**WHAT THE TASK REQUIRES:**
The answer must be an exact reproduction of the lines from the start of the records below through the line containing "(466, 355) = (475, 435): yellow", and nothing more.

Stored items
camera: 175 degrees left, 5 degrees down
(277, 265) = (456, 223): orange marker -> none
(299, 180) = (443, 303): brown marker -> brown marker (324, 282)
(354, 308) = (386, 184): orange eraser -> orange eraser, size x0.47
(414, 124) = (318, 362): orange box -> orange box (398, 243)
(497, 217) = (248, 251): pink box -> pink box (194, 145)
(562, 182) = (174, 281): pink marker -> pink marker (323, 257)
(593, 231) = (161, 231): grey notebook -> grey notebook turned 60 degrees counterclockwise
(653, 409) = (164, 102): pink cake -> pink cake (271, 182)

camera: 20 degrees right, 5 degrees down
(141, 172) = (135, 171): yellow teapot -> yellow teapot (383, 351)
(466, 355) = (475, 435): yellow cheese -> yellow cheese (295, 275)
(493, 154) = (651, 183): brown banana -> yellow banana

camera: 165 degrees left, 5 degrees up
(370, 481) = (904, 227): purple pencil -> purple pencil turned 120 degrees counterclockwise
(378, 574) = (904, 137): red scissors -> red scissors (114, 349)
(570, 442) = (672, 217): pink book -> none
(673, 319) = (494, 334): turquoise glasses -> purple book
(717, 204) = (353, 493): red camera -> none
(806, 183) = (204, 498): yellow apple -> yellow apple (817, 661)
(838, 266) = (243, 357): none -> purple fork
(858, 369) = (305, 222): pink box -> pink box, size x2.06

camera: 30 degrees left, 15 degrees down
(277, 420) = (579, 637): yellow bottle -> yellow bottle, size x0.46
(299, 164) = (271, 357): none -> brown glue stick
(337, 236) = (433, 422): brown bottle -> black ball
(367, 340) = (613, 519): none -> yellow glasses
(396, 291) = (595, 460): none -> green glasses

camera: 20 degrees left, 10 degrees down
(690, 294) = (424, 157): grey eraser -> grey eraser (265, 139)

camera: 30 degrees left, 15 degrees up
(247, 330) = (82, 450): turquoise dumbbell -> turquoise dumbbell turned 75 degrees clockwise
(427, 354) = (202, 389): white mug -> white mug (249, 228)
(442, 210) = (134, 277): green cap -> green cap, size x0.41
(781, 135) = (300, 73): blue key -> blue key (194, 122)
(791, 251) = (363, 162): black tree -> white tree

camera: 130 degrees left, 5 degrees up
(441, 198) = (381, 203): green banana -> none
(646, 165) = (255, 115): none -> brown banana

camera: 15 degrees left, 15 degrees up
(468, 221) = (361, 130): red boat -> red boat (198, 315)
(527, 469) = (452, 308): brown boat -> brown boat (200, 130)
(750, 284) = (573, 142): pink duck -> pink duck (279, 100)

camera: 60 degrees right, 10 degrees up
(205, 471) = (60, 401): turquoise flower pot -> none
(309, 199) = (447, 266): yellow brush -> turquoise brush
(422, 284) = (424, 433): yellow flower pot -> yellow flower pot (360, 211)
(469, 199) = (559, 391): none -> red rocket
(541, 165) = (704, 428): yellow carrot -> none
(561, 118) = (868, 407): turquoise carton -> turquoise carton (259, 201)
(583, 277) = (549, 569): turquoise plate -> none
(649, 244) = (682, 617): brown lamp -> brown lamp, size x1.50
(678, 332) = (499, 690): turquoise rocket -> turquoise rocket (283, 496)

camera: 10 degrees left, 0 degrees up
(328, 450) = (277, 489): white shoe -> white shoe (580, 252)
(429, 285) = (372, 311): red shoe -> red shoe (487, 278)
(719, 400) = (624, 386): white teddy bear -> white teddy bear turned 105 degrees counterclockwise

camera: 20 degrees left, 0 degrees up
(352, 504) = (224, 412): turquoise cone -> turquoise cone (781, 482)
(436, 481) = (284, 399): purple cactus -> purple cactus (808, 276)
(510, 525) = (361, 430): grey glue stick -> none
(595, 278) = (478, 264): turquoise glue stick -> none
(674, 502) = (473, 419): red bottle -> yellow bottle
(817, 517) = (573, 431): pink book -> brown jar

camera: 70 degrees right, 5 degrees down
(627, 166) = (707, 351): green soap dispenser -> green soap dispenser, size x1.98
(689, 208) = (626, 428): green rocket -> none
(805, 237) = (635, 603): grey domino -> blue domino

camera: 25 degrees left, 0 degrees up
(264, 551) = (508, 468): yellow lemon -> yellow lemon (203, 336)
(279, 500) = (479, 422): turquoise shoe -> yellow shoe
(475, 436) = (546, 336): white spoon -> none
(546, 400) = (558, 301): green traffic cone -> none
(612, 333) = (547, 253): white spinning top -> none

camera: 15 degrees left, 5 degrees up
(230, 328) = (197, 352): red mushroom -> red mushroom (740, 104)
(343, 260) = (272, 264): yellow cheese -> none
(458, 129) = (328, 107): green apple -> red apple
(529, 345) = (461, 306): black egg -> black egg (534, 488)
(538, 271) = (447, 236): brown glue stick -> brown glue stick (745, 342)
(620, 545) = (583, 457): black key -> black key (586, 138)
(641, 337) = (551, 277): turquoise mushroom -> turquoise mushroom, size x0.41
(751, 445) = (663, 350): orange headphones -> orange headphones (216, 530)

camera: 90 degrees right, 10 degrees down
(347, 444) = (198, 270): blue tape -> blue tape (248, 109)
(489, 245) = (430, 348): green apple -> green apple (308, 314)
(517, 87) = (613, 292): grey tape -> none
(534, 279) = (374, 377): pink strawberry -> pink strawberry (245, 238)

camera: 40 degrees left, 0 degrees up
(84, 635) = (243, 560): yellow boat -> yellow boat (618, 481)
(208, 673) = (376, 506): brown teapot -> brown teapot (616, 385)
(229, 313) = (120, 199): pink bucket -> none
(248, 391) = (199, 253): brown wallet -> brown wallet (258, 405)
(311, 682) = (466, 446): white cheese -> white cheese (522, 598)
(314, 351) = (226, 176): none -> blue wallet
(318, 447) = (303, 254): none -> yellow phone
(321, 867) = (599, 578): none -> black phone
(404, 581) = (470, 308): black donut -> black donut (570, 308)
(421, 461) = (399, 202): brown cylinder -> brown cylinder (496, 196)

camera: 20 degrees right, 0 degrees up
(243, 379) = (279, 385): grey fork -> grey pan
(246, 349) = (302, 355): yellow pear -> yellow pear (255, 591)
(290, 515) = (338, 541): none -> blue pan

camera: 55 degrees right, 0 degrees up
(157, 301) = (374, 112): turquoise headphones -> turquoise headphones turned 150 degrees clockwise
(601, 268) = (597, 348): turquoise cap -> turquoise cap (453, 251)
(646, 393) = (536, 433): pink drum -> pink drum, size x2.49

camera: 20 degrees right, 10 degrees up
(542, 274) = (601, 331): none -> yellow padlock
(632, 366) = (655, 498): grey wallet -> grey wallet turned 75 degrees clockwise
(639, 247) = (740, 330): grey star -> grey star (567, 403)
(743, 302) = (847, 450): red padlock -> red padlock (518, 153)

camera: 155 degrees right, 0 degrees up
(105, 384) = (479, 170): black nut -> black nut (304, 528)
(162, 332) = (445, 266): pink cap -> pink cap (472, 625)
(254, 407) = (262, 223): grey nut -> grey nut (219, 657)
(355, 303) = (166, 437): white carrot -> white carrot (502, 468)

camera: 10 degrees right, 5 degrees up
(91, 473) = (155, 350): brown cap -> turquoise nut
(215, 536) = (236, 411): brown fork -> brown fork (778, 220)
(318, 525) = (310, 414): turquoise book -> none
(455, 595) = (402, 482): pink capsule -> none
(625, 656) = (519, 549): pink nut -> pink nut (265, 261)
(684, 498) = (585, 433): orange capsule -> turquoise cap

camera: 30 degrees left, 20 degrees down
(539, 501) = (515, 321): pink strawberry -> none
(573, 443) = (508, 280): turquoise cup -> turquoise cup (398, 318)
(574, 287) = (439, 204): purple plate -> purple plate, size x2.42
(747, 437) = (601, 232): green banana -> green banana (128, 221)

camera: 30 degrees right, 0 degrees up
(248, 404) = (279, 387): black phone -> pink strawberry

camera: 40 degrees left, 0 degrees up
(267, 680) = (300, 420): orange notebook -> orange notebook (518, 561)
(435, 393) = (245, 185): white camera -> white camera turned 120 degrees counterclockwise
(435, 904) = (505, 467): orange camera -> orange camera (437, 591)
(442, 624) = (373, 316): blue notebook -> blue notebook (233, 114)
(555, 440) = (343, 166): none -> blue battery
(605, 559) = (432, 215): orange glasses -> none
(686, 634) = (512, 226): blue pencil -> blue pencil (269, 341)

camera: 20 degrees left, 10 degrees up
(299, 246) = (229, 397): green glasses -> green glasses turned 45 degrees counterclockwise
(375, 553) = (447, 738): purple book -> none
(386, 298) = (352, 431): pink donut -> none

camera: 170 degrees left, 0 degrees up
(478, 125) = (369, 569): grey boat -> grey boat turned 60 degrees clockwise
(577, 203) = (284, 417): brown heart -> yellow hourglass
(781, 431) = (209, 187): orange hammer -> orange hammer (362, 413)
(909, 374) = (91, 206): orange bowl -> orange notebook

**ANSWER FOR THE TASK:**
camera: 175 degrees left, 5 degrees down
(277, 265) = (456, 223): orange marker -> none
(299, 180) = (443, 303): brown marker -> brown marker (324, 282)
(354, 308) = (386, 184): orange eraser -> orange eraser, size x0.47
(414, 124) = (318, 362): orange box -> orange box (398, 243)
(497, 217) = (248, 251): pink box -> pink box (194, 145)
(562, 182) = (174, 281): pink marker -> pink marker (323, 257)
(593, 231) = (161, 231): grey notebook -> grey notebook turned 60 degrees counterclockwise
(653, 409) = (164, 102): pink cake -> pink cake (271, 182)

camera: 20 degrees right, 5 degrees down
(141, 172) = (135, 171): yellow teapot -> yellow teapot (383, 351)
(466, 355) = (475, 435): yellow cheese -> yellow cheese (295, 275)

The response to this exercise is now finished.